The task
From the data, copy out every line in which the word "none" appears.

Coordinate-based change listings
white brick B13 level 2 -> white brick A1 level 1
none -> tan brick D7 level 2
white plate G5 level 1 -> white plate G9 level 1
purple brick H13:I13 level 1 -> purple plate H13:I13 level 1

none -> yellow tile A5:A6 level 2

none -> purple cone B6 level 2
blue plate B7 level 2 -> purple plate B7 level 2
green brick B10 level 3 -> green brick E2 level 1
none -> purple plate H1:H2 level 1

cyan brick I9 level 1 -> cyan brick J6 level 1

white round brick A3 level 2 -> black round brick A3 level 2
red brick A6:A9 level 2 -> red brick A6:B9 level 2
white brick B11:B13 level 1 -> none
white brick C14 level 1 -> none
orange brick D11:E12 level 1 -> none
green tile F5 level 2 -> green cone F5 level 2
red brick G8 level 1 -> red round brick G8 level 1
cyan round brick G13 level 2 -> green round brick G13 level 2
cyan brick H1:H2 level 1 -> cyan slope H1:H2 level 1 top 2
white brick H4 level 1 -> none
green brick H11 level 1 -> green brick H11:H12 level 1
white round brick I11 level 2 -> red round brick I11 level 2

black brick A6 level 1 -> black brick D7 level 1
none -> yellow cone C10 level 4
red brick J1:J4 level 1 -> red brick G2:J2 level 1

Written solution
none -> tan brick D7 level 2
none -> yellow tile A5:A6 level 2
none -> purple cone B6 level 2
none -> purple plate H1:H2 level 1
white brick B11:B13 level 1 -> none
white brick C14 level 1 -> none
orange brick D11:E12 level 1 -> none
white brick H4 level 1 -> none
none -> yellow cone C10 level 4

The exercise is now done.